_INPUT_
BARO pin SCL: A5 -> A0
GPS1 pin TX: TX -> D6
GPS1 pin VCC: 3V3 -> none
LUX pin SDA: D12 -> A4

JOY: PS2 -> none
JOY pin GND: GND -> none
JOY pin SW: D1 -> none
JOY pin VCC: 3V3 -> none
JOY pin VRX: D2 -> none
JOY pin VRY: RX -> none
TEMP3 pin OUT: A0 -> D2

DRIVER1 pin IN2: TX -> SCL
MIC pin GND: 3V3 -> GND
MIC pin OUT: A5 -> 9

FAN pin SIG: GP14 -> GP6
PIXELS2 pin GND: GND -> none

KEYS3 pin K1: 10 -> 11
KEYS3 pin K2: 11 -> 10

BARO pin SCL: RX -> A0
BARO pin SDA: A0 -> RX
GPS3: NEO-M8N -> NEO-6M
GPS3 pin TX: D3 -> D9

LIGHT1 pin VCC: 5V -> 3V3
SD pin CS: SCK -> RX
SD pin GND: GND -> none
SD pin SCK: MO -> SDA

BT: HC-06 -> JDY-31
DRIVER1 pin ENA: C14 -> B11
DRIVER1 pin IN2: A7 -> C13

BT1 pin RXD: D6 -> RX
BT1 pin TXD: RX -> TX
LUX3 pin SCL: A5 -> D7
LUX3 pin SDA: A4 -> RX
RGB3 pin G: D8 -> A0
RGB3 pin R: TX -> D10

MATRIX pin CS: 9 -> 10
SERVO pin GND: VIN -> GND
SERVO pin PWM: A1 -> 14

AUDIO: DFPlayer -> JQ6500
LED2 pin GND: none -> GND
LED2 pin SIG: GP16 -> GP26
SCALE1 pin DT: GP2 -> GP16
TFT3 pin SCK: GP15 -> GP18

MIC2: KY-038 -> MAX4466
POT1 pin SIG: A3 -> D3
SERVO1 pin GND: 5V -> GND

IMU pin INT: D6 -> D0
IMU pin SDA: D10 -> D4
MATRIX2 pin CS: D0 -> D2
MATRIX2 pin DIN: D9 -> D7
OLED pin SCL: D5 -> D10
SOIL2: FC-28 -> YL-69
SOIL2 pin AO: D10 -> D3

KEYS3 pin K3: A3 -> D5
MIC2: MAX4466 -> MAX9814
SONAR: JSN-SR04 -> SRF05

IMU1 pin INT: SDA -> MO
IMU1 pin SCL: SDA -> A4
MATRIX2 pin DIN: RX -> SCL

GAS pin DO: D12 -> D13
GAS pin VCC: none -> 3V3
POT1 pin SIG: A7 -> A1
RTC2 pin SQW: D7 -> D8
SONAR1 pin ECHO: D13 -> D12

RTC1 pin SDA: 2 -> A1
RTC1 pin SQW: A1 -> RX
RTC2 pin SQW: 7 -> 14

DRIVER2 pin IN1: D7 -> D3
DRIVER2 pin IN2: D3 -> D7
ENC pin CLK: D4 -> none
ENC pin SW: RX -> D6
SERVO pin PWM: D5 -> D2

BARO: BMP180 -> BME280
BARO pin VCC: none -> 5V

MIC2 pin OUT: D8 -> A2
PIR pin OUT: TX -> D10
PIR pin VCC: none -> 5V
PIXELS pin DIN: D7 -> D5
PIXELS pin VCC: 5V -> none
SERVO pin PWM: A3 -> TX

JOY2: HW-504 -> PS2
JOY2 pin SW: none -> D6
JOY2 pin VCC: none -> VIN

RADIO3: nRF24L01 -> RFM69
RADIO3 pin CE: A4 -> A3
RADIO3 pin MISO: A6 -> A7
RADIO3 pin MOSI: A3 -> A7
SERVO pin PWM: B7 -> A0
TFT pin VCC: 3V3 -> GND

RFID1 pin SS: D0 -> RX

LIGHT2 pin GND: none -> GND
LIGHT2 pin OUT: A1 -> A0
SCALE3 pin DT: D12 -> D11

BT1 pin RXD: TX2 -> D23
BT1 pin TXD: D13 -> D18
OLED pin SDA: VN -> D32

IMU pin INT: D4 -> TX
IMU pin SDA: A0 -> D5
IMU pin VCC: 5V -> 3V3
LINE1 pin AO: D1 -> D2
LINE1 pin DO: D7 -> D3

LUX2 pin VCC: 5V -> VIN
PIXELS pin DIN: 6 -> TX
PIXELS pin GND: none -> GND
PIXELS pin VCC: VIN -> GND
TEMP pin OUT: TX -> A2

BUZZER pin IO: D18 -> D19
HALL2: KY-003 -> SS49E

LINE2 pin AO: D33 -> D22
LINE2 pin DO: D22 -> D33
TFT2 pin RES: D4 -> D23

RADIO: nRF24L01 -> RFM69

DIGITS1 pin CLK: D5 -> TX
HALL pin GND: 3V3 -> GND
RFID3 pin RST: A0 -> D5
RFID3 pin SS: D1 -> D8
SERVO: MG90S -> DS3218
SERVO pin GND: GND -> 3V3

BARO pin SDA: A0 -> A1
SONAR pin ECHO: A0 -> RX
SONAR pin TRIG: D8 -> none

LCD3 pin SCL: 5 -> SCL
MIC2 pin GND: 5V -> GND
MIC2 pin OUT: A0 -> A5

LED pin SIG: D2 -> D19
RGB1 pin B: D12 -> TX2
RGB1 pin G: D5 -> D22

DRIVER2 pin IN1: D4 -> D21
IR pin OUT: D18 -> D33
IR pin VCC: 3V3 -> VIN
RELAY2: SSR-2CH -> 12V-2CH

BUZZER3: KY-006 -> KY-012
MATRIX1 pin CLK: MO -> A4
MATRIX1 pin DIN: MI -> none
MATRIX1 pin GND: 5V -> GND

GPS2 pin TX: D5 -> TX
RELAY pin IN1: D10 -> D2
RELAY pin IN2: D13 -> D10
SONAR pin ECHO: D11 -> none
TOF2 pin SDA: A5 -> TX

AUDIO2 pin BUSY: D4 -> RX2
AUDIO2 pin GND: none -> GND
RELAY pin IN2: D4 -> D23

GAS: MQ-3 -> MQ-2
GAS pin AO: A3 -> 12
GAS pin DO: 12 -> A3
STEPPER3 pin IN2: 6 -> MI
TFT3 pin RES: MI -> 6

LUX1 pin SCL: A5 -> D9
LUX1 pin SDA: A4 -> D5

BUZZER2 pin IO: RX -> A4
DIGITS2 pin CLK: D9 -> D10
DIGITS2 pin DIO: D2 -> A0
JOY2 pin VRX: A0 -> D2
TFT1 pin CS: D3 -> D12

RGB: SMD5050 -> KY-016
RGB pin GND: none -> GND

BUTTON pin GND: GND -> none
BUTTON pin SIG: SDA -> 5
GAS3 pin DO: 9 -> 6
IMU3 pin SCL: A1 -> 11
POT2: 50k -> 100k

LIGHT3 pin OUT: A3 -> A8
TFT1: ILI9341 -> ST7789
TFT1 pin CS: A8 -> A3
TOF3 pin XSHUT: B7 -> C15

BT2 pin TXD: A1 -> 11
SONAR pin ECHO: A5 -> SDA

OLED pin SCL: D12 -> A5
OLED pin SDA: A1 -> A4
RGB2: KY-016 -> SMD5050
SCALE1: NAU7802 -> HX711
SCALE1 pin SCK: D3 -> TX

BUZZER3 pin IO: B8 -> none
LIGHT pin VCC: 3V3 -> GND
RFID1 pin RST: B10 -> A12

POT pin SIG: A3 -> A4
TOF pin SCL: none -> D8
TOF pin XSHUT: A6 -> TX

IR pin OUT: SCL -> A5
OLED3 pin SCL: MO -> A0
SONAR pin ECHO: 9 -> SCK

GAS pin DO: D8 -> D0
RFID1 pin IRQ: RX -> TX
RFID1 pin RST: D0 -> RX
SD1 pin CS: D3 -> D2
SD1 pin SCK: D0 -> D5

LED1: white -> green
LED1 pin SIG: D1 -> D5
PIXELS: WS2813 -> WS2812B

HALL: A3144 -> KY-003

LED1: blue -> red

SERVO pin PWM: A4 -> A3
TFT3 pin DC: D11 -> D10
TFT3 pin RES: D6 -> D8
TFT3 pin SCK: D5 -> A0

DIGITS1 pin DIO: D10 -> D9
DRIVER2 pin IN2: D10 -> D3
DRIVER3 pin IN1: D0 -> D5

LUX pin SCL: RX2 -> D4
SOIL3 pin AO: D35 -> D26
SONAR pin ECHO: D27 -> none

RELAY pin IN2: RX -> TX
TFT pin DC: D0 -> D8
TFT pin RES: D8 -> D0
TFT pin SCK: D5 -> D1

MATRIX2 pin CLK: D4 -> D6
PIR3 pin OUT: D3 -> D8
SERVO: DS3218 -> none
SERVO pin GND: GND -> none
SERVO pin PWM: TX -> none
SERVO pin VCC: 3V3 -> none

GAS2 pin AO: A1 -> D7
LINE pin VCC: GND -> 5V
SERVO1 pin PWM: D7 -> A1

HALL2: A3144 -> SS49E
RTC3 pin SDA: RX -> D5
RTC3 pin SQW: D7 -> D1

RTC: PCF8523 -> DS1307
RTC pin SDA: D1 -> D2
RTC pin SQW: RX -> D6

_REQUIRED ACTION_
In the entries above, count the lines that contain the string "BUTTON" and reply with the number only.

_TASK SOLUTION_
2